___ DATASET RECORDS

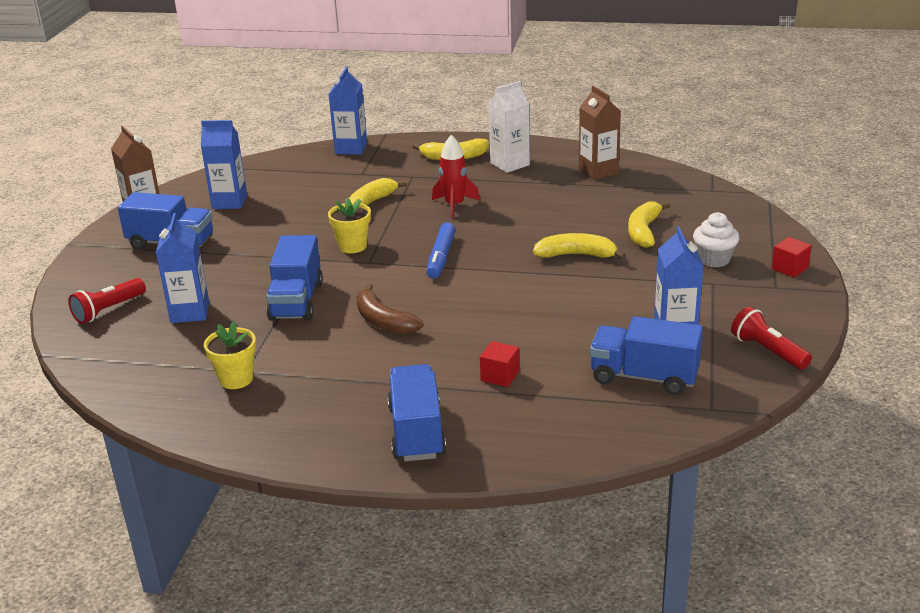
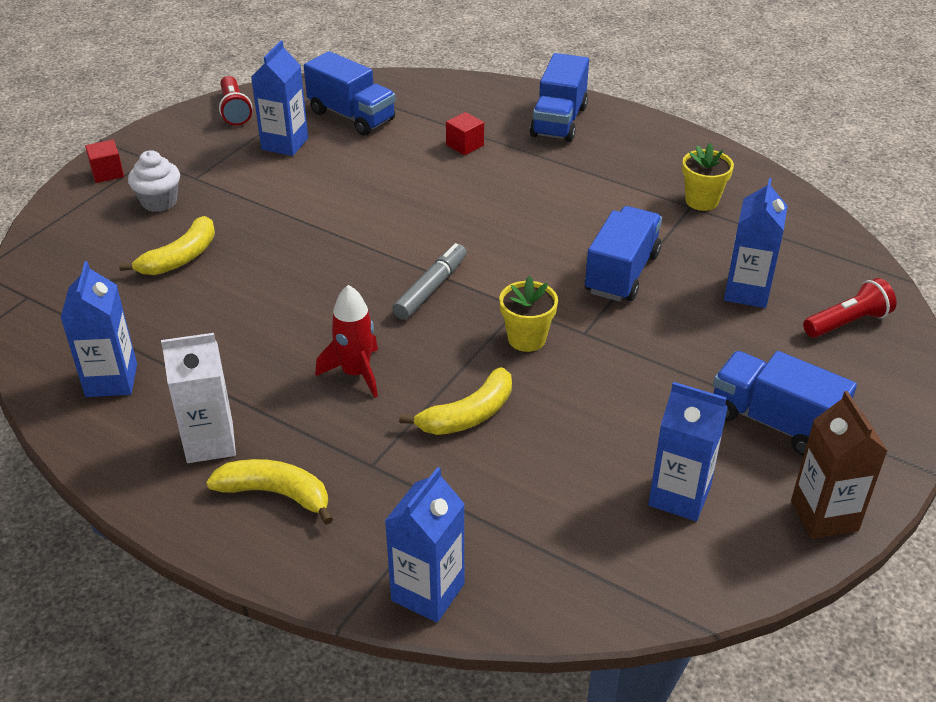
camera: 160 degrees left, 10 degrees up
brown banana [356,283,423,334] -> none
blue marker [427,222,455,279] -> grey marker [392,243,467,320]
yellow banana [533,233,626,260] -> none
brown carton [579,86,621,180] -> blue carton [60,261,137,397]

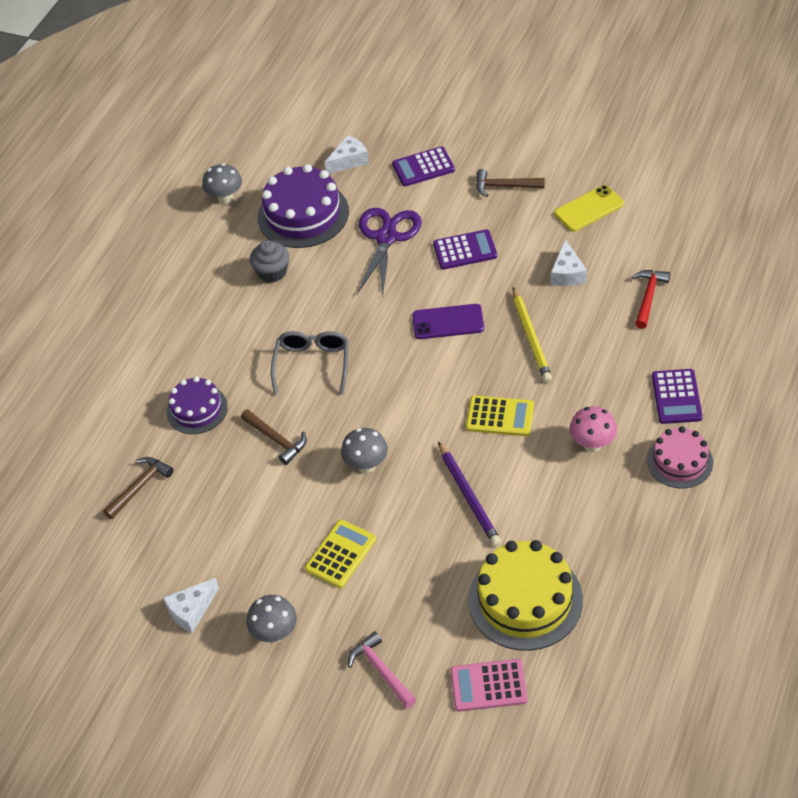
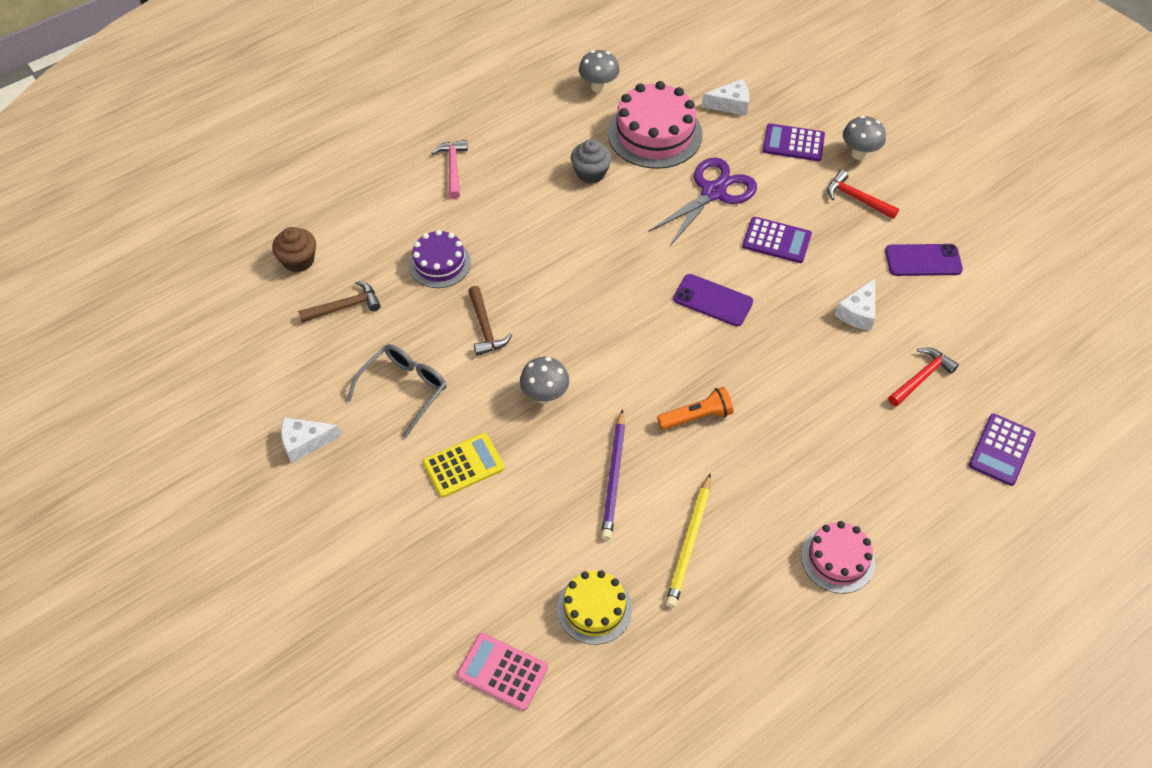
camera: 25 degrees right, 5 degrees up
grey mushroom [246,595,297,643] -> grey mushroom moved to [843,116,886,160]
purple cake [258,164,349,248] -> pink cake [608,81,702,169]
grey glasses [271,331,349,395] -> grey glasses moved to [347,344,447,438]
pink hammer [348,631,416,708] -> pink hammer moved to [432,140,468,199]
yellow calculator [466,395,534,436] -> orange flashlight [657,387,733,430]
yellow cake [468,540,583,651] -> yellow cake [557,570,632,645], size x0.60
brown hammer [476,169,545,197] -> red hammer [827,170,899,219]
yellow pencil [513,287,552,382] -> yellow pencil moved to [666,474,711,608]
yellow phone [554,185,624,232] -> purple phone [885,244,963,276]
pink mushroom [569,406,617,452] -> none
purple calculator [652,369,703,424] -> purple calculator moved to [969,414,1035,486]
none -> brown cupcake [272,227,316,272]

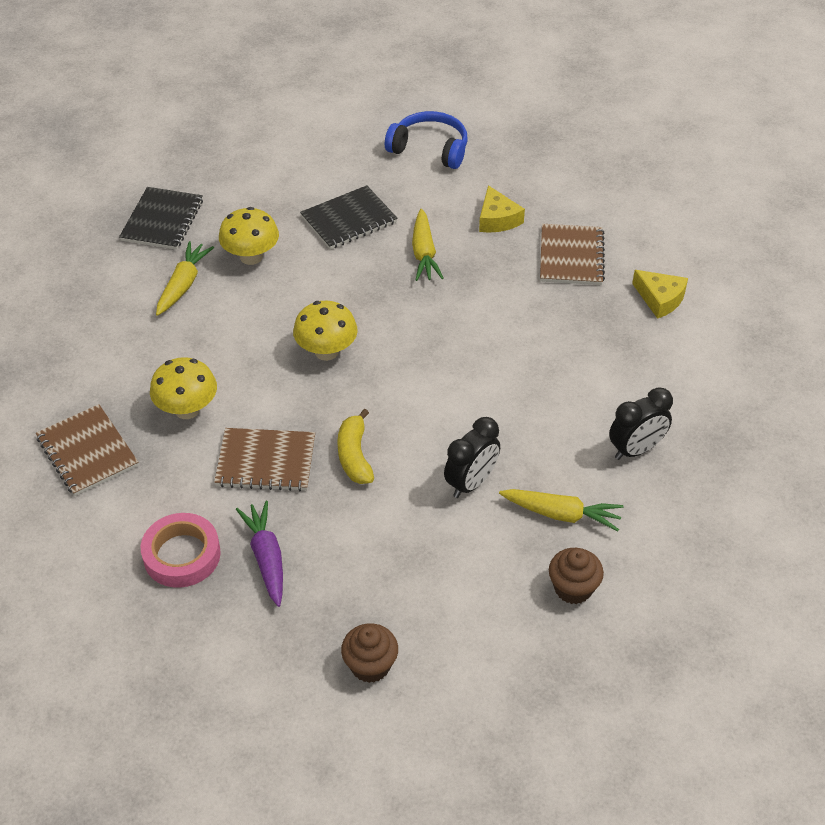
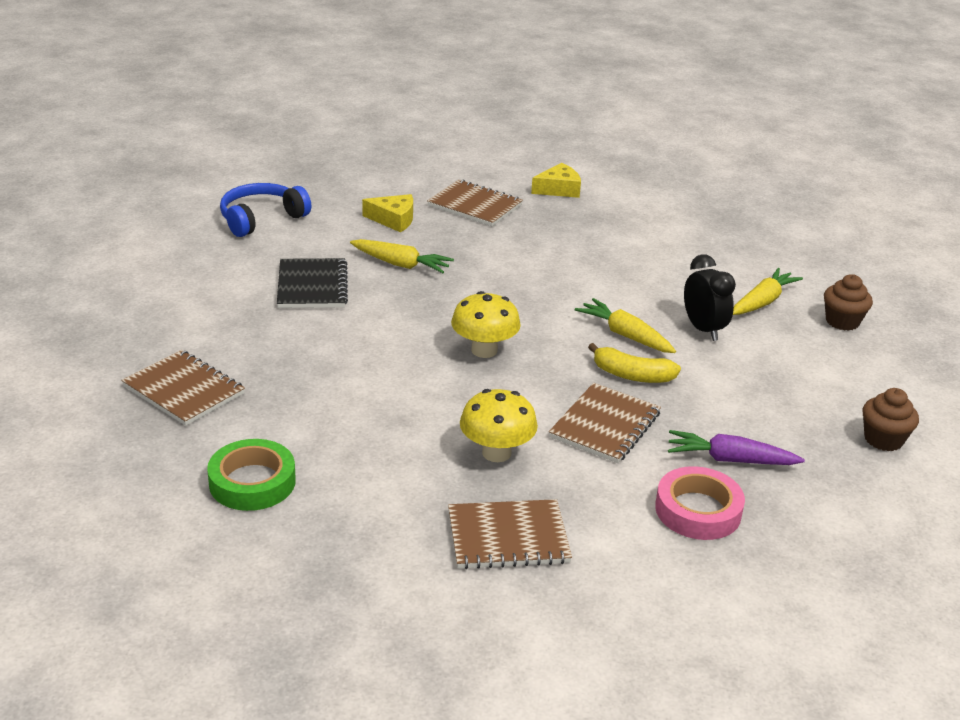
camera: 65 degrees left, 15 degrees down
black notebook [119,187,203,250] -> brown notebook [121,350,245,426]
yellow carrot [156,241,214,316] -> yellow carrot moved to [575,298,676,353]
yellow mushroom [219,207,279,265] -> none
black clock [609,387,673,460] -> none
none -> green tape [207,439,296,511]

______

PROBLEM: Line by line, restate the data above exactly as it stands, minus the pictures.

EXERCISE ANSWER:
camera: 160 degrees left, 10 degrees up
brown banana [356,283,423,334] -> none
blue marker [427,222,455,279] -> grey marker [392,243,467,320]
yellow banana [533,233,626,260] -> none
brown carton [579,86,621,180] -> blue carton [60,261,137,397]

camera: 25 degrees right, 5 degrees up
grey mushroom [246,595,297,643] -> grey mushroom moved to [843,116,886,160]
purple cake [258,164,349,248] -> pink cake [608,81,702,169]
grey glasses [271,331,349,395] -> grey glasses moved to [347,344,447,438]
pink hammer [348,631,416,708] -> pink hammer moved to [432,140,468,199]
yellow calculator [466,395,534,436] -> orange flashlight [657,387,733,430]
yellow cake [468,540,583,651] -> yellow cake [557,570,632,645], size x0.60
brown hammer [476,169,545,197] -> red hammer [827,170,899,219]
yellow pencil [513,287,552,382] -> yellow pencil moved to [666,474,711,608]
yellow phone [554,185,624,232] -> purple phone [885,244,963,276]
pink mushroom [569,406,617,452] -> none
purple calculator [652,369,703,424] -> purple calculator moved to [969,414,1035,486]
none -> brown cupcake [272,227,316,272]

camera: 65 degrees left, 15 degrees down
black notebook [119,187,203,250] -> brown notebook [121,350,245,426]
yellow carrot [156,241,214,316] -> yellow carrot moved to [575,298,676,353]
yellow mushroom [219,207,279,265] -> none
black clock [609,387,673,460] -> none
none -> green tape [207,439,296,511]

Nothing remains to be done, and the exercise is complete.